● WHAT IS NEEDED
Leaving out all images, return the entries below exactly.

● RECORDS SHOWN
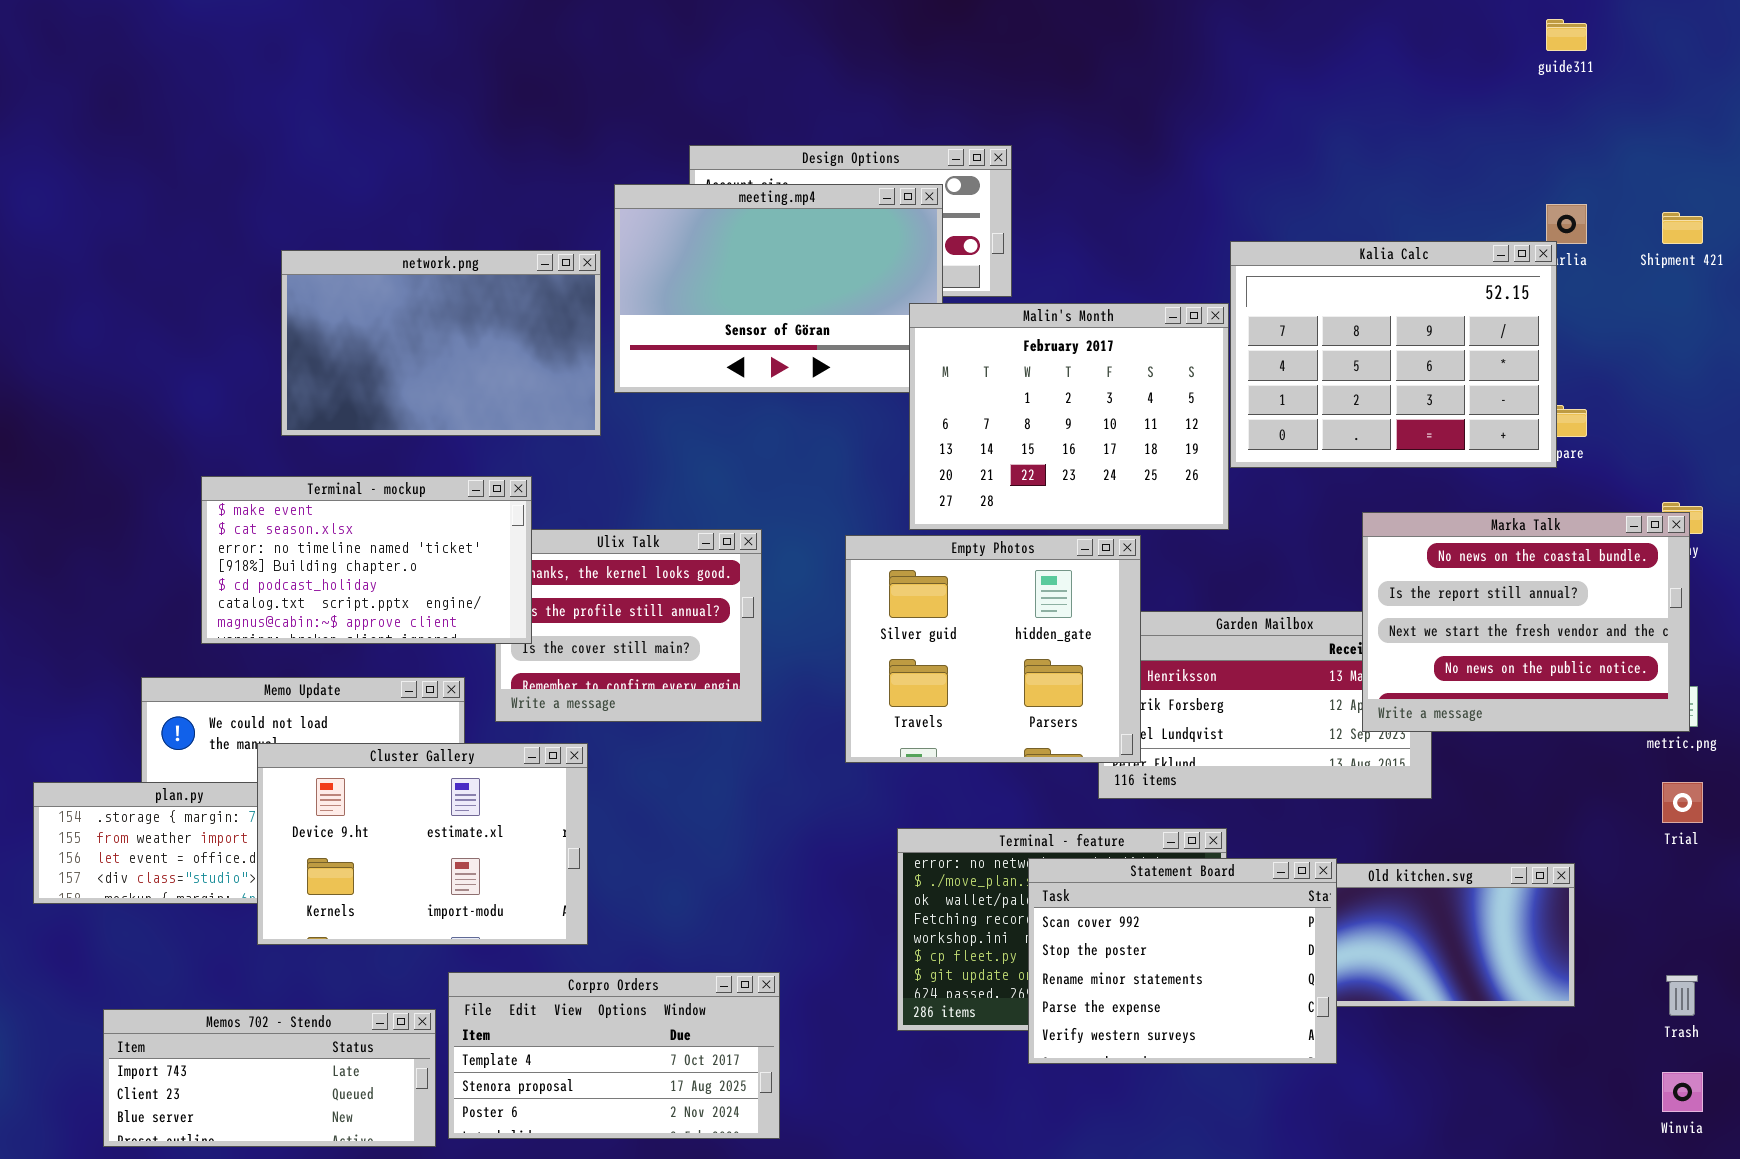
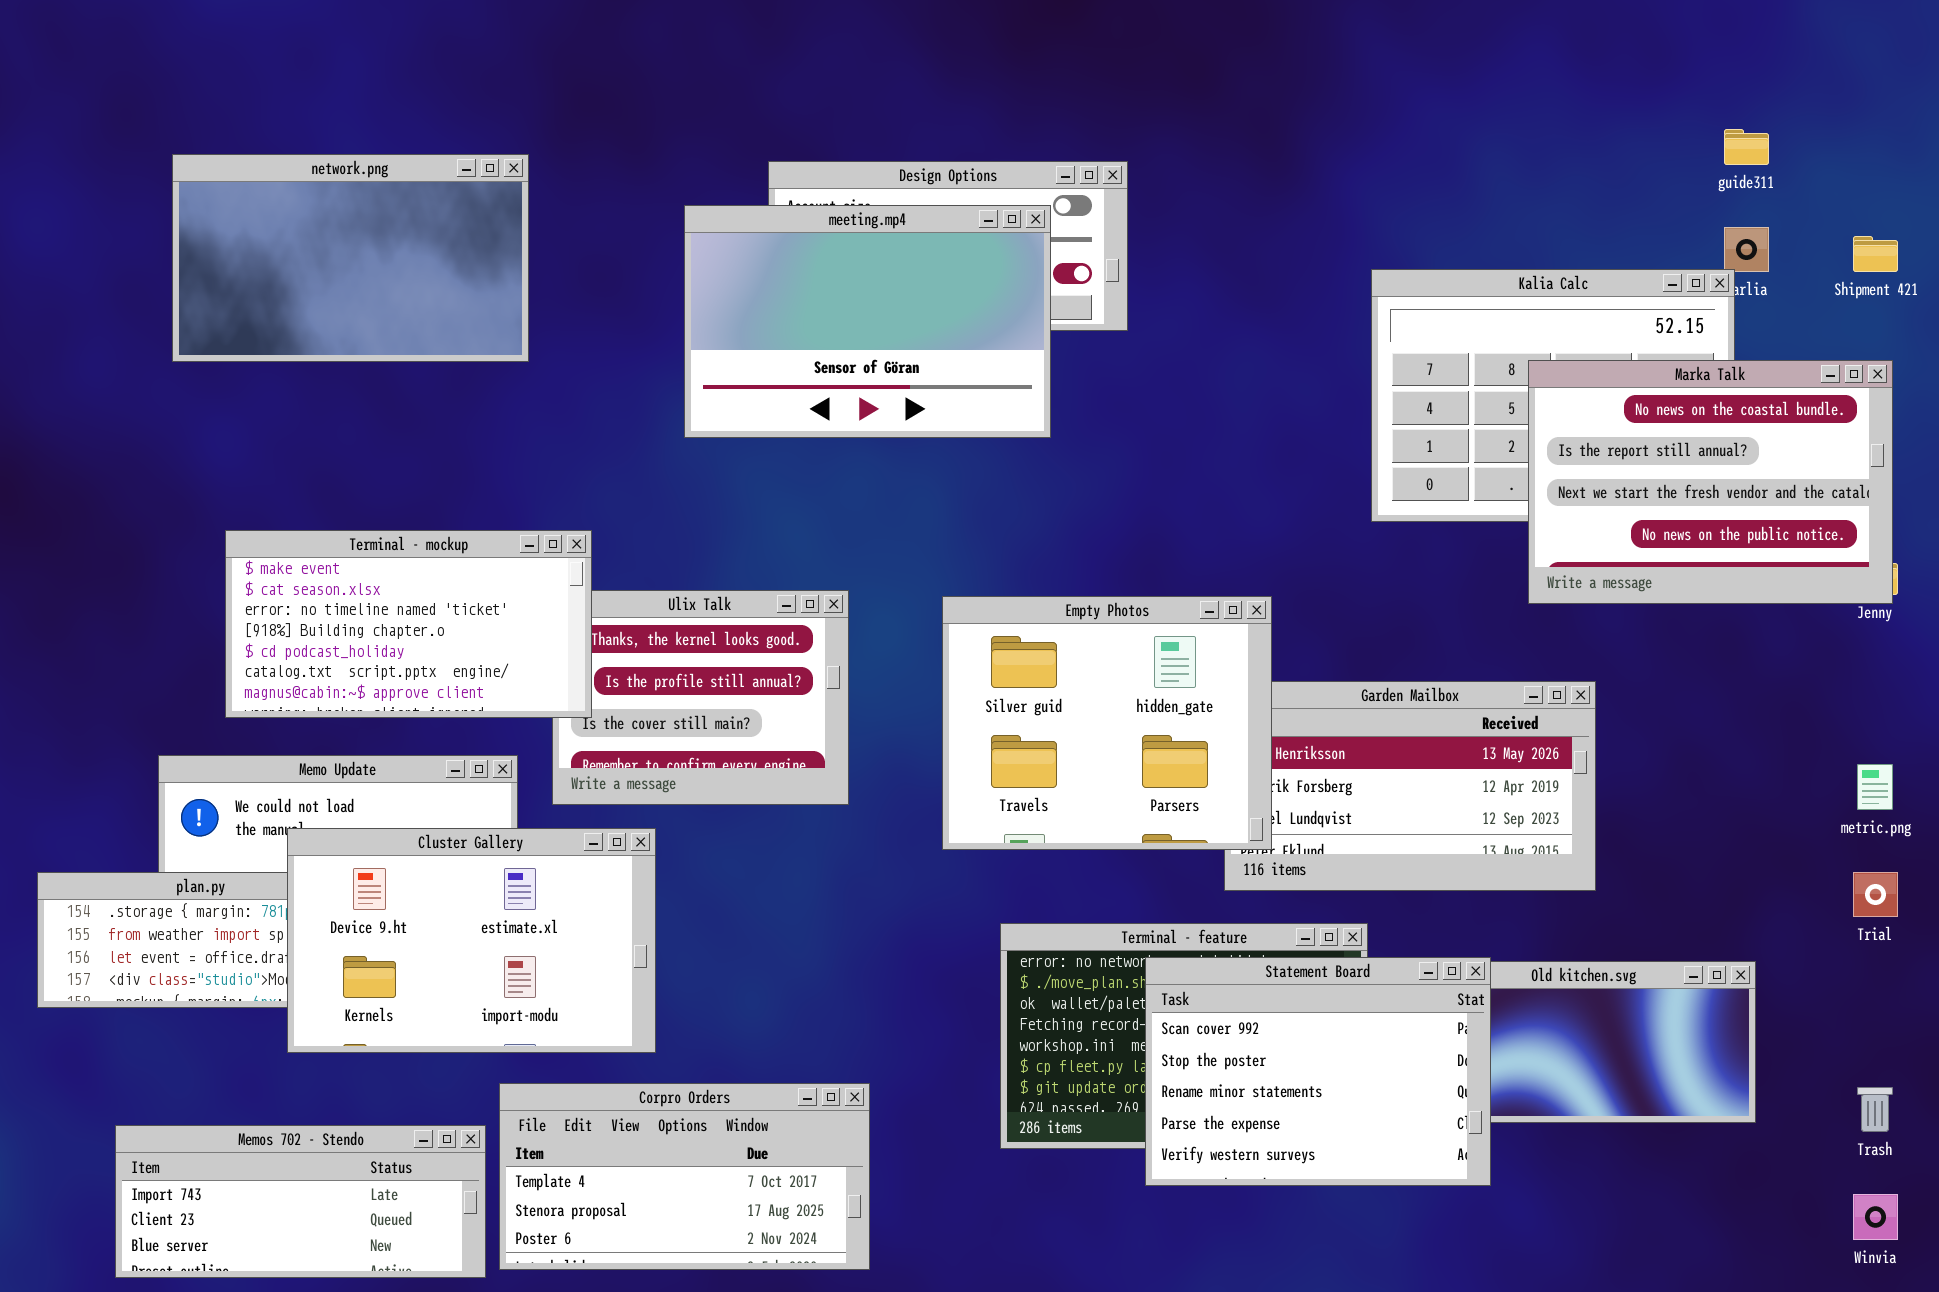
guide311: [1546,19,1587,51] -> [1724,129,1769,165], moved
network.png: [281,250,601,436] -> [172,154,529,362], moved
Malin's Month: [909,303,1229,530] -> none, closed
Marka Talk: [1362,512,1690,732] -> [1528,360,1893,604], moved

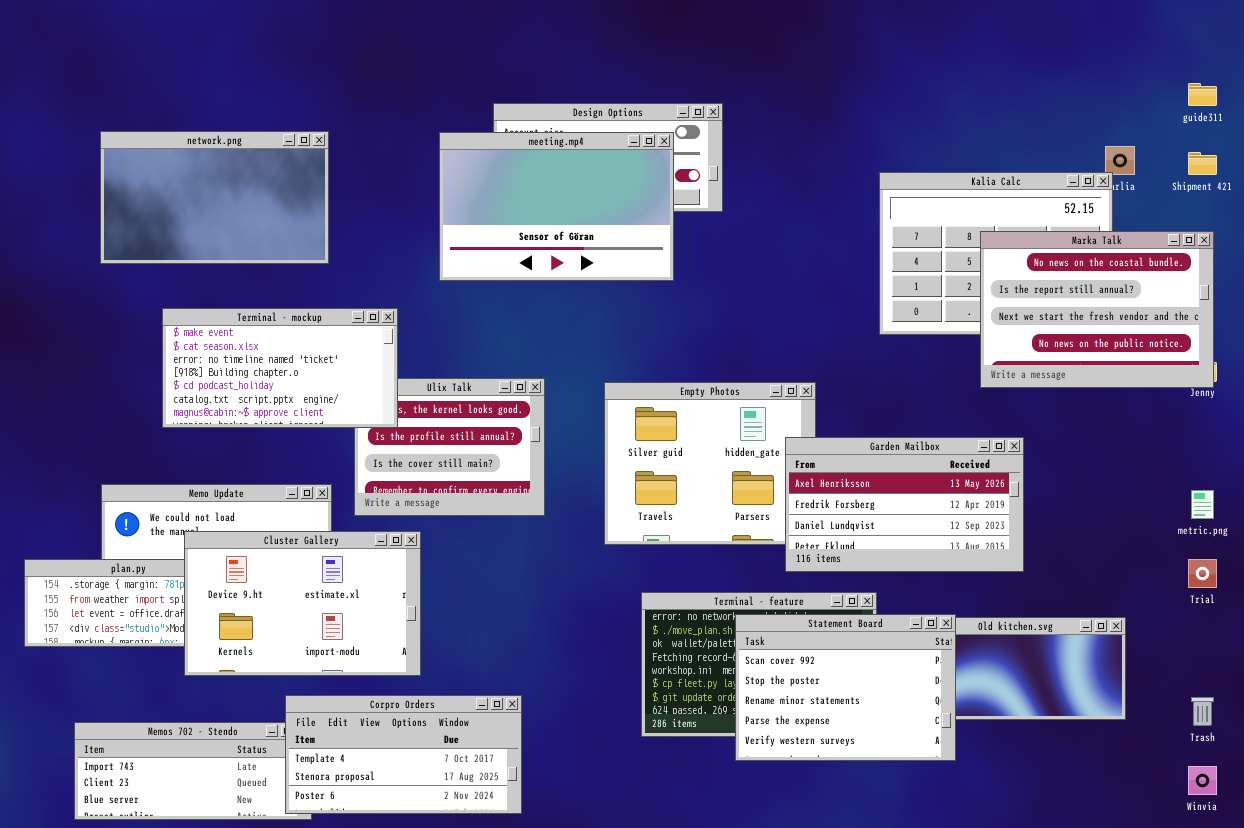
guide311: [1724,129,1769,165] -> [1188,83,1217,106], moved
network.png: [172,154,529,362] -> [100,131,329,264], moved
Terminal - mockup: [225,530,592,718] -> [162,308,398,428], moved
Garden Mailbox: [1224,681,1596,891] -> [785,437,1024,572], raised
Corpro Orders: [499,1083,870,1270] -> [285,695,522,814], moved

● ANSWER FOR THE TASK
guide311: [1546,19,1587,51] -> [1724,129,1769,165], moved
network.png: [281,250,601,436] -> [172,154,529,362], moved
Malin's Month: [909,303,1229,530] -> none, closed
Marka Talk: [1362,512,1690,732] -> [1528,360,1893,604], moved

guide311: [1724,129,1769,165] -> [1188,83,1217,106], moved
network.png: [172,154,529,362] -> [100,131,329,264], moved
Terminal - mockup: [225,530,592,718] -> [162,308,398,428], moved
Garden Mailbox: [1224,681,1596,891] -> [785,437,1024,572], raised
Corpro Orders: [499,1083,870,1270] -> [285,695,522,814], moved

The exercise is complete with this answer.